##### Records for this task #####
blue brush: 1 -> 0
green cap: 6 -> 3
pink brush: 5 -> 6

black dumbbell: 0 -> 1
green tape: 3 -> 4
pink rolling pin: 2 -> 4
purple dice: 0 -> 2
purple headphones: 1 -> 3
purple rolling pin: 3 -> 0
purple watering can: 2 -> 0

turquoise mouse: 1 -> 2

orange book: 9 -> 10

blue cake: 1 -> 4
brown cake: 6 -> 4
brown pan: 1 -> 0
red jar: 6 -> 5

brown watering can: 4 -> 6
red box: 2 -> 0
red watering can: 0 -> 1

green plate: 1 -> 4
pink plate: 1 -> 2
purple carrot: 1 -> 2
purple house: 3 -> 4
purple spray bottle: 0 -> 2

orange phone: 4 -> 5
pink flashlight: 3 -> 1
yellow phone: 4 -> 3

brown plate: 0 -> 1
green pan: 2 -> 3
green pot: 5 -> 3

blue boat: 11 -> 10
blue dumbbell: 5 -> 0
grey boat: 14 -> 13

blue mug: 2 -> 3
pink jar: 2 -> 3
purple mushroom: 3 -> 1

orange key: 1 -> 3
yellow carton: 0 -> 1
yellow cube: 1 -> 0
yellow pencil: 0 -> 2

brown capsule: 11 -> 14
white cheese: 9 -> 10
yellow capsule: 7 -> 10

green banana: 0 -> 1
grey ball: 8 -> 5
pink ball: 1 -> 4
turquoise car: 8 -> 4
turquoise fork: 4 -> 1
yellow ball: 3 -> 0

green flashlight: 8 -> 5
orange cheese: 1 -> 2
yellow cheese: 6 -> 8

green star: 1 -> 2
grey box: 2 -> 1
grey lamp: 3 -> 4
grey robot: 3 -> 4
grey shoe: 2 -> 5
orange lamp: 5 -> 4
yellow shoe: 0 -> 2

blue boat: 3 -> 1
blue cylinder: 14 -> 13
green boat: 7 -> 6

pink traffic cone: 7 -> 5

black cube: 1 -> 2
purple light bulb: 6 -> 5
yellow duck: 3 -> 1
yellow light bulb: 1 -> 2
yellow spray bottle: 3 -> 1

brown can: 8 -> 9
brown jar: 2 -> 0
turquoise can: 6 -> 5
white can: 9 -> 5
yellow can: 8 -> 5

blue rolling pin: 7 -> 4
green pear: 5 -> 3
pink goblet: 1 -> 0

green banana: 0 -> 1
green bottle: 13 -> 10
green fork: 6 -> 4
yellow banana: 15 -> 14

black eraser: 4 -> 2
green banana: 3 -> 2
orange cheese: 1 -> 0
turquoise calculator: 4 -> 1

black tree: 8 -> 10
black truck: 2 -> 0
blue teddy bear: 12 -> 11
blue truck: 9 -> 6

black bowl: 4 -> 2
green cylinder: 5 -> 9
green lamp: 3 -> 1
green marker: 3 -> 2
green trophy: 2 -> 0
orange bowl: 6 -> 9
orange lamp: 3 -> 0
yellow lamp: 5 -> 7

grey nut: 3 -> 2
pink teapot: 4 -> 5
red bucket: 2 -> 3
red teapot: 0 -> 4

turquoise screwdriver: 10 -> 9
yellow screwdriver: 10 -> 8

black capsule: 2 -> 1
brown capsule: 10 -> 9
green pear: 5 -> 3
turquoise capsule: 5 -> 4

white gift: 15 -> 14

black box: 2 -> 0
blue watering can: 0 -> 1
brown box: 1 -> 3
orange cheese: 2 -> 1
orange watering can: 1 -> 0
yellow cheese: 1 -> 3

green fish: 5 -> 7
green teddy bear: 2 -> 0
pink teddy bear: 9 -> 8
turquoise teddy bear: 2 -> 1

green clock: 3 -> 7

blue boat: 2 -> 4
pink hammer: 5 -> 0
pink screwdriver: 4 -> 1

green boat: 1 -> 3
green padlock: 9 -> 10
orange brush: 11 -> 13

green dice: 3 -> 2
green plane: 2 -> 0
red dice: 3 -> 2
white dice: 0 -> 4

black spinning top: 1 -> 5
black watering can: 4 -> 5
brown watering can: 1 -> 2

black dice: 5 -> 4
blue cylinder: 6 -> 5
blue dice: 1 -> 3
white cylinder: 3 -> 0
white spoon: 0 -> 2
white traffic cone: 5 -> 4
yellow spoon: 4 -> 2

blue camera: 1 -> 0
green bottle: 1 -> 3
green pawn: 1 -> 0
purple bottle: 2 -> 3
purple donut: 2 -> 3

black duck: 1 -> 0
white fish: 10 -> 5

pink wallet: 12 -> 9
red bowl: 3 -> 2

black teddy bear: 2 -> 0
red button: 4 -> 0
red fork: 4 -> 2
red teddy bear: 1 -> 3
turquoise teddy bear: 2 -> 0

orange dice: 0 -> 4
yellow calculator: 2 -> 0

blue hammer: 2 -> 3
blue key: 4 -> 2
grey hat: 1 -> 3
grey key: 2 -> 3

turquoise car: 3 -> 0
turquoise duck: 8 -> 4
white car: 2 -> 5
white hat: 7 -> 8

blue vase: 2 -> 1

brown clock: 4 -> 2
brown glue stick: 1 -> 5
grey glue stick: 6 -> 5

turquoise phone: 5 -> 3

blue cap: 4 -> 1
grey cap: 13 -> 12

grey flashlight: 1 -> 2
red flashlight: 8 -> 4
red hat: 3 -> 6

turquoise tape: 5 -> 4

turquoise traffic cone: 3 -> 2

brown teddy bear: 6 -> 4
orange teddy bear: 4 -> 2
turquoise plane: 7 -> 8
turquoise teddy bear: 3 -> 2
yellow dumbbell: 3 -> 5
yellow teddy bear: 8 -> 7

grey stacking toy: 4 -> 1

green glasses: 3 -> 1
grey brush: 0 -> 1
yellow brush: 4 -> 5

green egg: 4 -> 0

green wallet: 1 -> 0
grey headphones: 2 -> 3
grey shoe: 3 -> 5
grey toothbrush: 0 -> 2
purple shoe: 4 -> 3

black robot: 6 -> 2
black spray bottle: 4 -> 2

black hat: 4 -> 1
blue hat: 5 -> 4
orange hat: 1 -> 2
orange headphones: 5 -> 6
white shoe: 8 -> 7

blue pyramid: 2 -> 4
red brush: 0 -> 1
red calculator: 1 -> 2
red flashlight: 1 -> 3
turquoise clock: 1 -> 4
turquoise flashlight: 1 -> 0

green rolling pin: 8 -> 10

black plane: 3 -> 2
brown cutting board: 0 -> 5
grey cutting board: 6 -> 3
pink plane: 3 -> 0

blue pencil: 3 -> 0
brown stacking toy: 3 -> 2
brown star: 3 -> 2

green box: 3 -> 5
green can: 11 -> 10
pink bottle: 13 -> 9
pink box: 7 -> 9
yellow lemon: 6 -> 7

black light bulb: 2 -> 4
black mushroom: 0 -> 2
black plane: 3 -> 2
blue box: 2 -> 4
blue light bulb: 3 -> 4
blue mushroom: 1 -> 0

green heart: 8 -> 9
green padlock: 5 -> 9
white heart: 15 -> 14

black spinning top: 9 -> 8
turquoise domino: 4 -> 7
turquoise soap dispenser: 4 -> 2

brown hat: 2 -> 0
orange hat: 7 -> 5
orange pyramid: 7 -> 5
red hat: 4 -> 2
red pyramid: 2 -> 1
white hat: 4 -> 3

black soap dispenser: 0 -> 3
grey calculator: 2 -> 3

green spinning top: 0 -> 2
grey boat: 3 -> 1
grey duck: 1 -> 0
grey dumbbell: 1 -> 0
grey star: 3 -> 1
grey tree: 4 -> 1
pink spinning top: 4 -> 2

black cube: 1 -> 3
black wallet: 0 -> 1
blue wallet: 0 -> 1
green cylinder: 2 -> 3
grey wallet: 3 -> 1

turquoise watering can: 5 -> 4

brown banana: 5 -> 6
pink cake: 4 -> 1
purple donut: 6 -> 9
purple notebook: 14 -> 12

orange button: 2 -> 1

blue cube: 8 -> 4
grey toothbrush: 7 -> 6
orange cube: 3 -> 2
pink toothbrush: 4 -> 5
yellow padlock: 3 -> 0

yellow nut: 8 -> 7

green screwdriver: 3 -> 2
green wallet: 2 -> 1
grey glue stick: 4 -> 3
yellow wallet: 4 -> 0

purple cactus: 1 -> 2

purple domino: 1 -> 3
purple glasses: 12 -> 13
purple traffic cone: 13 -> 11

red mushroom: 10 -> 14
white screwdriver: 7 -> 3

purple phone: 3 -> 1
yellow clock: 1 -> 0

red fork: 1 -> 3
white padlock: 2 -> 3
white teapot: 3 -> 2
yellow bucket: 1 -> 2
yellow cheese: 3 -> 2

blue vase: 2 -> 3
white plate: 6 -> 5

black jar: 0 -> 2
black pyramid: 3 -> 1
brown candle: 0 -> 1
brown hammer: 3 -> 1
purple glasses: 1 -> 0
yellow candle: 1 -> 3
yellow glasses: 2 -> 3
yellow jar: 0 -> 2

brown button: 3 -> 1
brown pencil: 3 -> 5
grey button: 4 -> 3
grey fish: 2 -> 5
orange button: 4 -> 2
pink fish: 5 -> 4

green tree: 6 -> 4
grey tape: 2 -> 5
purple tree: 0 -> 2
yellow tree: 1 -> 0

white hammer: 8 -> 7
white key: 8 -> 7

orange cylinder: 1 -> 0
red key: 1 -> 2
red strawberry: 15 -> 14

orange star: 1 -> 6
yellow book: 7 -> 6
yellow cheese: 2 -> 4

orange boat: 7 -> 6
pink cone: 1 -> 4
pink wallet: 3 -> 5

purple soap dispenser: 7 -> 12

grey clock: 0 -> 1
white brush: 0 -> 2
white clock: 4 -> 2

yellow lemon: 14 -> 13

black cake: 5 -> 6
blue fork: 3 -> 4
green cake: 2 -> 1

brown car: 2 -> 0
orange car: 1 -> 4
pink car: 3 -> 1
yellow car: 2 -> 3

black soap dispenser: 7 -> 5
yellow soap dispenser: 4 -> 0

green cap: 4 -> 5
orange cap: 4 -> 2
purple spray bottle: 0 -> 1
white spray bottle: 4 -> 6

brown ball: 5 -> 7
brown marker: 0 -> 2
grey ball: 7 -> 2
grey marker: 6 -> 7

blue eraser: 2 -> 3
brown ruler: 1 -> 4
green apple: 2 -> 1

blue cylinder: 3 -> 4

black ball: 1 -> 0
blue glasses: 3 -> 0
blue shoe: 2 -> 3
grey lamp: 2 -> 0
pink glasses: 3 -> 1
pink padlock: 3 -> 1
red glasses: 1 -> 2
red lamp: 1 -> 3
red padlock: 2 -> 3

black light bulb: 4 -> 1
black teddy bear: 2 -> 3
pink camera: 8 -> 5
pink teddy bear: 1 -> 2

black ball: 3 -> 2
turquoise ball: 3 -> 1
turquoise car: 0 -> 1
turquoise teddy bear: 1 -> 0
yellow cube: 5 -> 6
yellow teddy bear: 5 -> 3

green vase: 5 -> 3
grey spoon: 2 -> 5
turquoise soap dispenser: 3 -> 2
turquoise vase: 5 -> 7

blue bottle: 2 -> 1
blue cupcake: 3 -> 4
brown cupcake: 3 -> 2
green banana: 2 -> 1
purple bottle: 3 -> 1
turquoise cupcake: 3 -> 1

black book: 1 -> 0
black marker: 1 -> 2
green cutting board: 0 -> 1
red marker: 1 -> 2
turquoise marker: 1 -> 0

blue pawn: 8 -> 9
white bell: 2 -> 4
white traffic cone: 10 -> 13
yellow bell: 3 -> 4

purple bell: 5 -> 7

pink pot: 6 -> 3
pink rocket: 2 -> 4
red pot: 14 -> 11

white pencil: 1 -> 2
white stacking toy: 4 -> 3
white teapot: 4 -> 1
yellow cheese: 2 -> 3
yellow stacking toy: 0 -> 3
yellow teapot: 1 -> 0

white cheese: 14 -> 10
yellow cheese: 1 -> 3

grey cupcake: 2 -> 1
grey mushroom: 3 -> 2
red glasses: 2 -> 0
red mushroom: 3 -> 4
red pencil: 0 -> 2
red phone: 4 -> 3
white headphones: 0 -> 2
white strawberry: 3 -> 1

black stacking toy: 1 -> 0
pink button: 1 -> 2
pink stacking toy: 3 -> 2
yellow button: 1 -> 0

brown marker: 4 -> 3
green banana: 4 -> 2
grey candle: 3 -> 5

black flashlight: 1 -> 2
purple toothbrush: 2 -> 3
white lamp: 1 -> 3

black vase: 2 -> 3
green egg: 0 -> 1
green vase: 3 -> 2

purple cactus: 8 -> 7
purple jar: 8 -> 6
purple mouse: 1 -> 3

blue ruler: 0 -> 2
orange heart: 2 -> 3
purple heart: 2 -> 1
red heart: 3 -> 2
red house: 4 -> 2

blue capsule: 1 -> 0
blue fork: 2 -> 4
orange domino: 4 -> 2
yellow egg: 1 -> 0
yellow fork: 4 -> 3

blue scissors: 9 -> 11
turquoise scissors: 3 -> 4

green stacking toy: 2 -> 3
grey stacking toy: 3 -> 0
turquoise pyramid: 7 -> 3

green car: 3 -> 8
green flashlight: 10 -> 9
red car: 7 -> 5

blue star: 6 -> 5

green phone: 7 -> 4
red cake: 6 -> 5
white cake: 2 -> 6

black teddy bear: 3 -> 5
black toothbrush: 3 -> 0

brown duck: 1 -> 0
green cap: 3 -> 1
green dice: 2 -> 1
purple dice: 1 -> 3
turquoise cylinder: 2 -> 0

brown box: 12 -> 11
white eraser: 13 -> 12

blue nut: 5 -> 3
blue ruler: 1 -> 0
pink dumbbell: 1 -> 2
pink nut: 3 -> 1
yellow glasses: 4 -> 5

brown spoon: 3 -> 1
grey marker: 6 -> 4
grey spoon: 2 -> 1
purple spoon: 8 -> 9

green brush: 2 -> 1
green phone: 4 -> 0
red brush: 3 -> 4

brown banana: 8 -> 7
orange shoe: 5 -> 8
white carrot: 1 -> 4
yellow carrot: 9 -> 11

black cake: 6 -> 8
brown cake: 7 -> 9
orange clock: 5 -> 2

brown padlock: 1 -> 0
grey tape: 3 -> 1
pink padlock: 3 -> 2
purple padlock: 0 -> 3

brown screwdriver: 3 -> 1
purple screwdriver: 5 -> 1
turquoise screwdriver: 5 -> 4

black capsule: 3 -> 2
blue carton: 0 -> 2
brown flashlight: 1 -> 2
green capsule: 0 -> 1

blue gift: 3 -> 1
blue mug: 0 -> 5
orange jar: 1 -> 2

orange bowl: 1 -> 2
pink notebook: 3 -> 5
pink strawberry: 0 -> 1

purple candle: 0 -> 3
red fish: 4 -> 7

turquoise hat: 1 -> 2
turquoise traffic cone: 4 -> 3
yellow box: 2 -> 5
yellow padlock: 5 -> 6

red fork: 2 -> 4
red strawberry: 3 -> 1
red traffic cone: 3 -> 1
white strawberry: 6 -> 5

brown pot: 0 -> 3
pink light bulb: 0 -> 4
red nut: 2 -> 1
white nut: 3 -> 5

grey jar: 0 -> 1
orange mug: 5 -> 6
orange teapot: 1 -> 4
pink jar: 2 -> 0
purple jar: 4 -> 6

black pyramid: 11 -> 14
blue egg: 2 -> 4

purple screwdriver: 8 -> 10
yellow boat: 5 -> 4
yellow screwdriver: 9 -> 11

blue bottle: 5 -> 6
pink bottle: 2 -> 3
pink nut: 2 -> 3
#####
Try it: From the data, work out how many lines include the word "fish"; the reply is that number and nothing else.

Solution for this task: 5